GIVEN DATA:
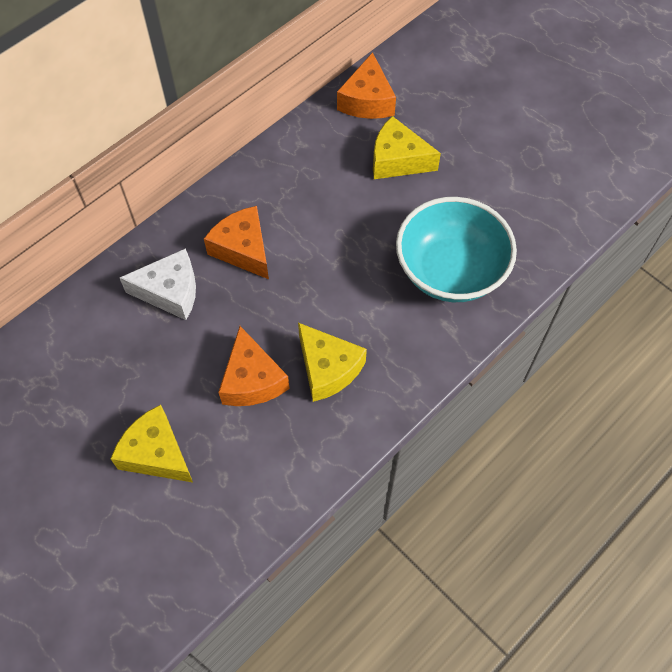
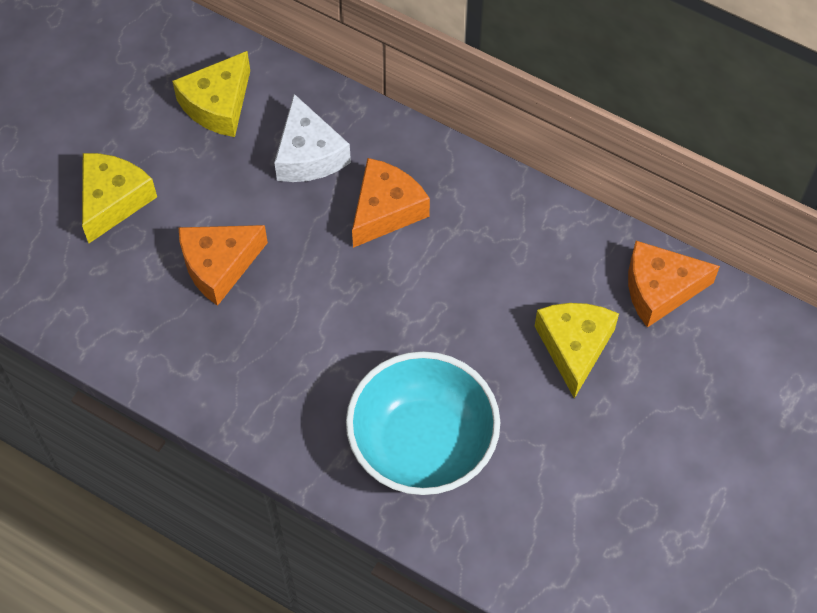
camera: 75 degrees right, 0 degrees up
yellow cheese [298,323,367,402] -> yellow cheese moved to [172,51,250,137]

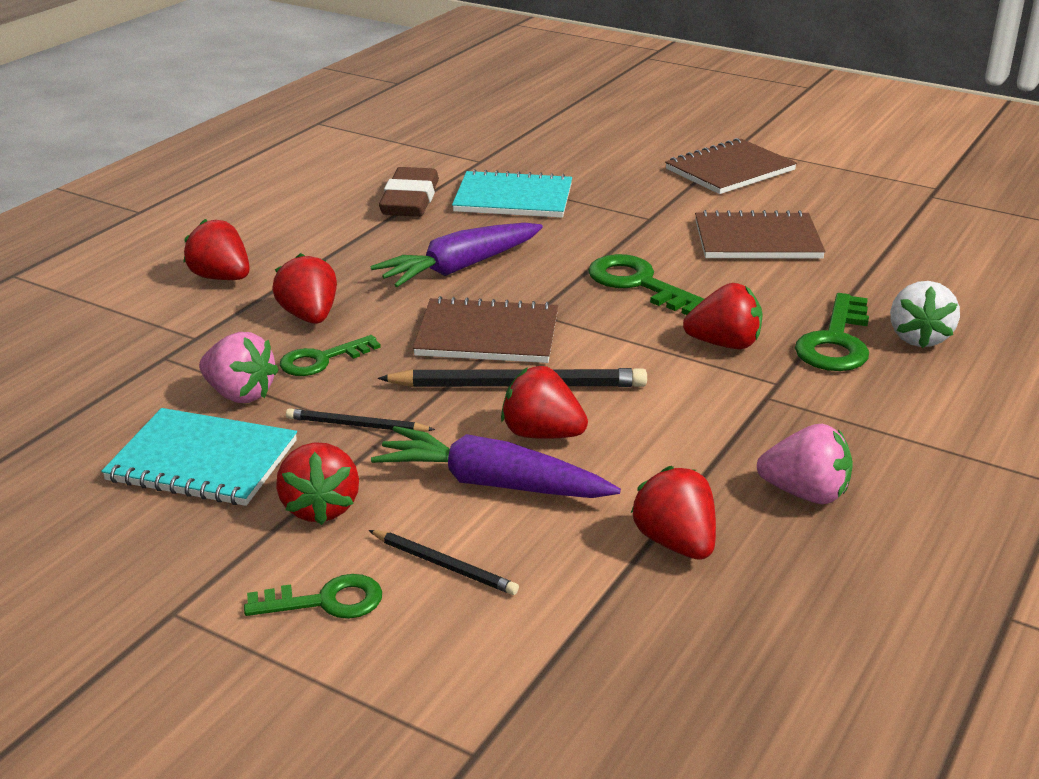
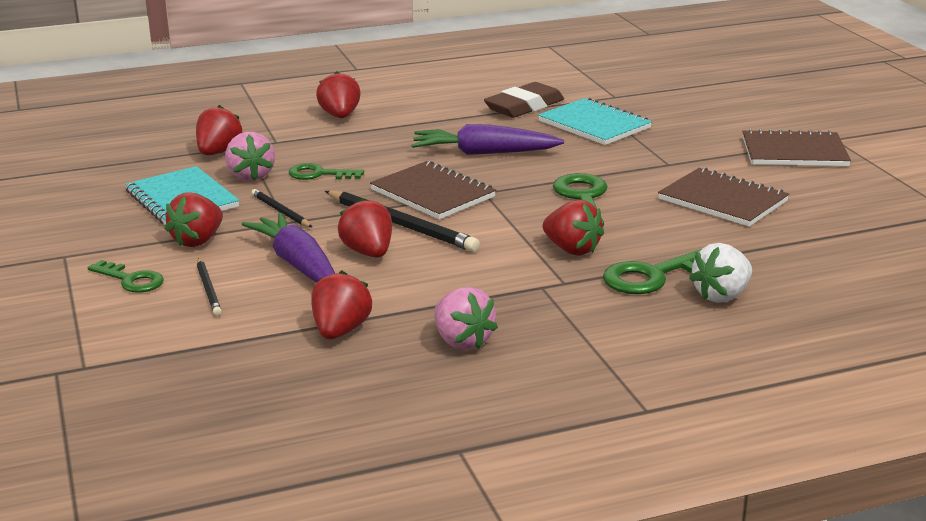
camera: 40 degrees right, 5 degrees down
red strawberry [272,253,337,324] -> red strawberry moved to [196,105,243,155]

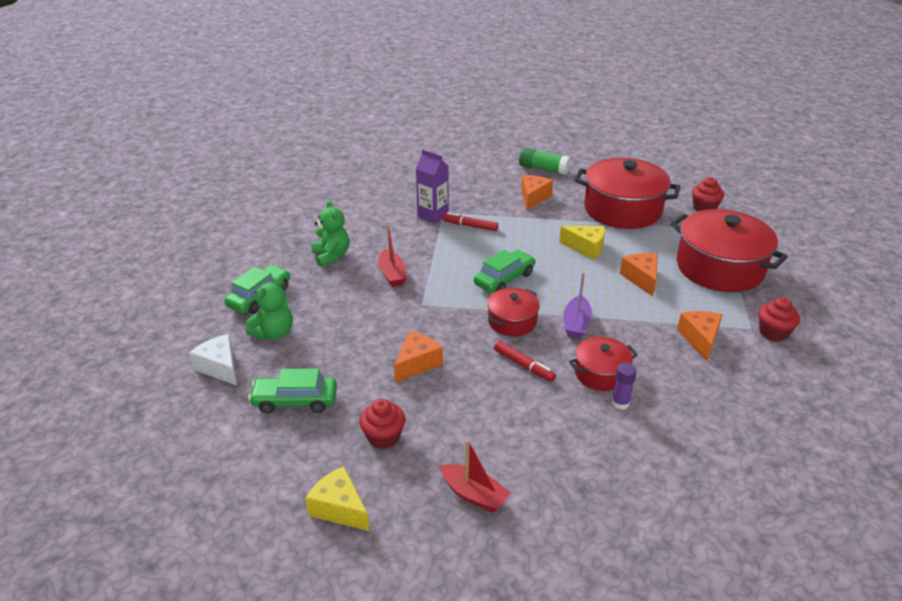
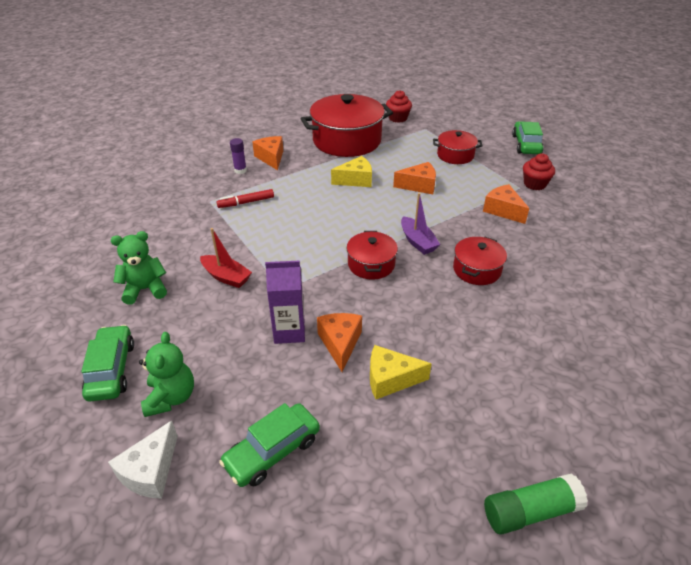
camera: 40 degrees left, 5 degrees up
white cheese [189,334,237,386] -> white cheese turned 75 degrees counterclockwise [108,420,178,499]
yellow cheese [305,466,370,531] -> yellow cheese moved to [370,345,432,399]
green teddy bear [311,200,349,267] -> green teddy bear turned 45 degrees counterclockwise [111,231,167,304]
red cupcake [359,399,405,449] -> none
purple carton [416,150,449,224] -> purple carton moved to [265,260,305,344]
red boat [440,439,511,513] -> none
green car [474,249,536,293] -> green car moved to [512,121,544,154]
red marker [494,341,556,382] -> none
green glue stick [519,148,570,175] -> green glue stick moved to [484,473,588,535]
purple glue stick [612,363,637,410] -> purple glue stick moved to [230,138,247,174]
orange cheese [620,253,658,297] -> orange cheese turned 135 degrees clockwise [393,162,436,194]
red pot [670,209,788,292] -> red pot [433,130,482,164], size x0.52

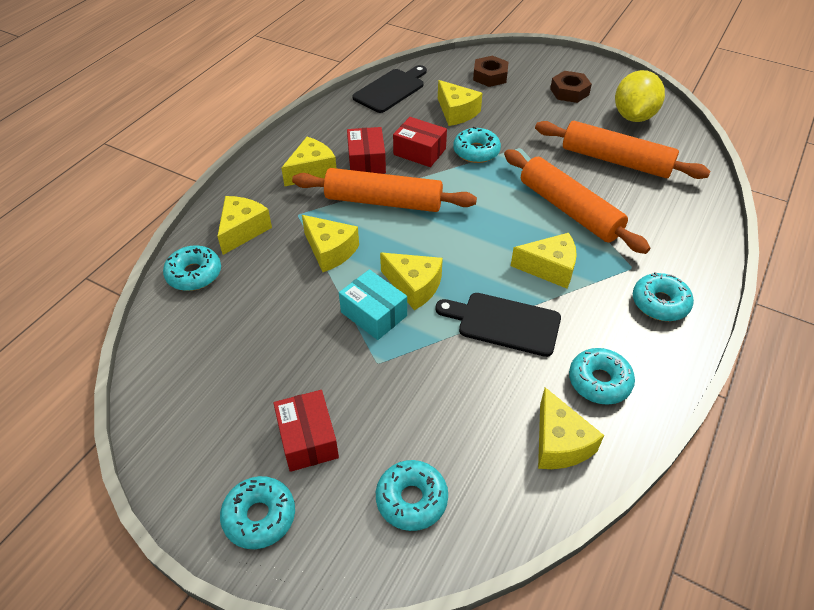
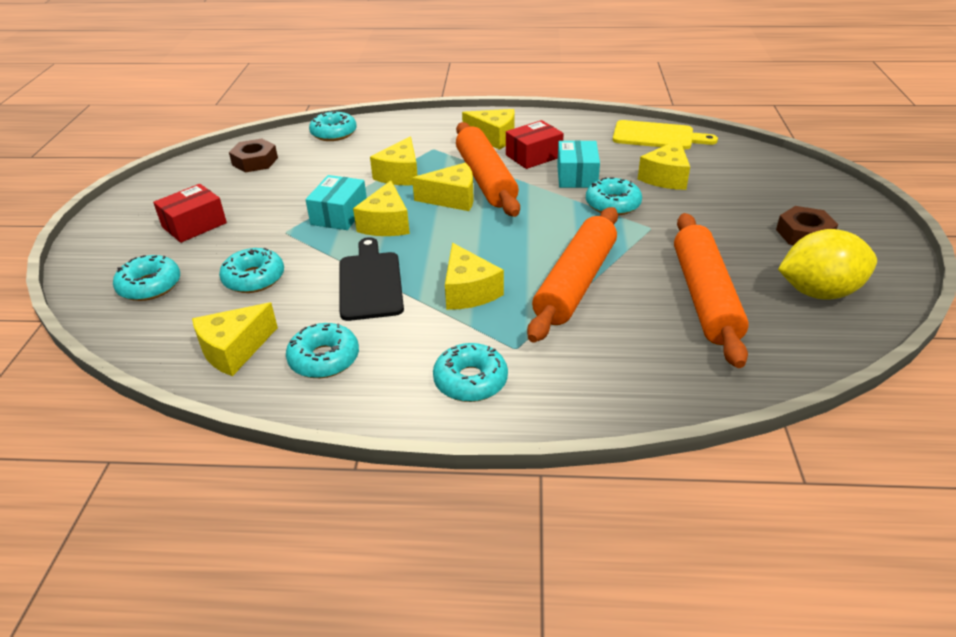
camera: 65 degrees right, 10 degrees down
yellow cheese [217,196,272,255] -> yellow cheese moved to [412,163,474,211]
turquoise donut [220,476,295,549] -> turquoise donut moved to [219,248,284,293]
black cutting board [353,65,427,113] -> yellow cutting board [613,120,718,149]
red box [393,117,447,167] -> turquoise box [557,140,600,188]
brown nut [473,56,508,87] -> brown nut moved to [229,139,278,172]

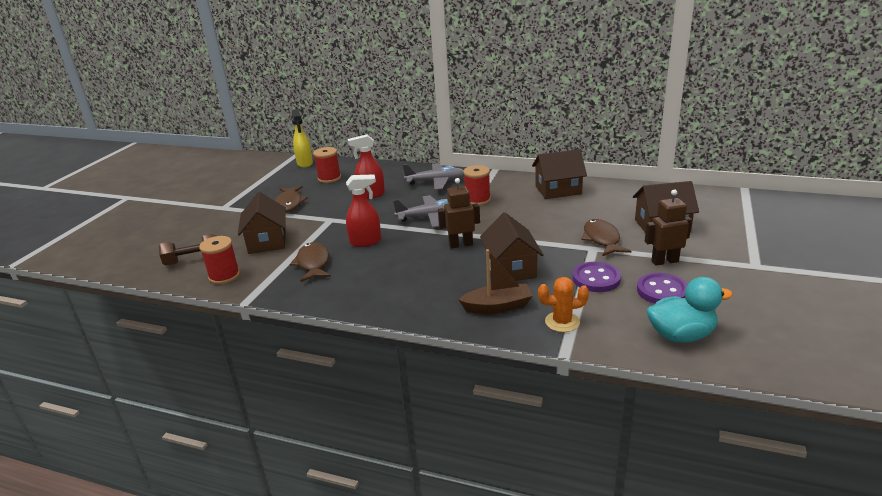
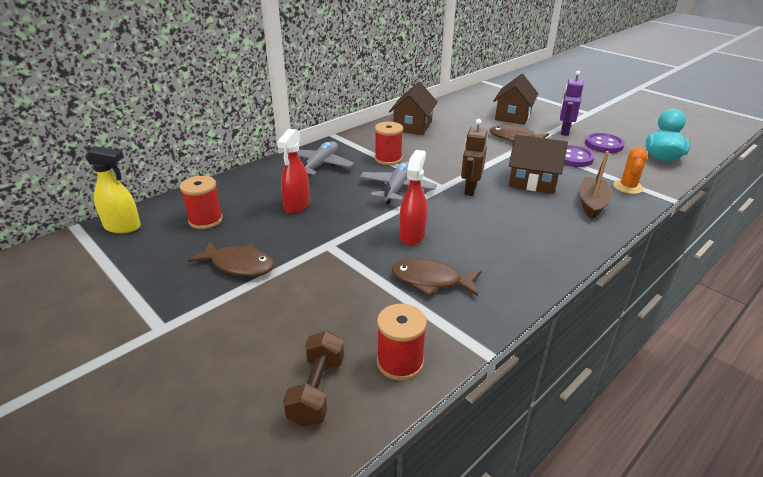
camera: 65 degrees left, 5 degrees up
brown house [238,192,286,254] -> none
brown robot [645,189,692,266] -> purple robot [560,70,583,136]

EXERCISE OBJECTIVE: Once more, please print all the lines above exactly, without their pictures.

SOLUTION TO THE PROBLEM:
camera: 75 degrees right, 0 degrees up
yellow cheese [298,323,367,402] -> yellow cheese moved to [172,51,250,137]

camera: 40 degrees right, 5 degrees down
red strawberry [272,253,337,324] -> red strawberry moved to [196,105,243,155]

camera: 40 degrees left, 5 degrees up
white cheese [189,334,237,386] -> white cheese turned 75 degrees counterclockwise [108,420,178,499]
yellow cheese [305,466,370,531] -> yellow cheese moved to [370,345,432,399]
green teddy bear [311,200,349,267] -> green teddy bear turned 45 degrees counterclockwise [111,231,167,304]
red cupcake [359,399,405,449] -> none
purple carton [416,150,449,224] -> purple carton moved to [265,260,305,344]
red boat [440,439,511,513] -> none
green car [474,249,536,293] -> green car moved to [512,121,544,154]
red marker [494,341,556,382] -> none
green glue stick [519,148,570,175] -> green glue stick moved to [484,473,588,535]
purple glue stick [612,363,637,410] -> purple glue stick moved to [230,138,247,174]
orange cheese [620,253,658,297] -> orange cheese turned 135 degrees clockwise [393,162,436,194]
red pot [670,209,788,292] -> red pot [433,130,482,164], size x0.52

camera: 65 degrees right, 10 degrees down
yellow cheese [217,196,272,255] -> yellow cheese moved to [412,163,474,211]
turquoise donut [220,476,295,549] -> turquoise donut moved to [219,248,284,293]
black cutting board [353,65,427,113] -> yellow cutting board [613,120,718,149]
red box [393,117,447,167] -> turquoise box [557,140,600,188]
brown nut [473,56,508,87] -> brown nut moved to [229,139,278,172]

camera: 65 degrees left, 5 degrees up
brown house [238,192,286,254] -> none
brown robot [645,189,692,266] -> purple robot [560,70,583,136]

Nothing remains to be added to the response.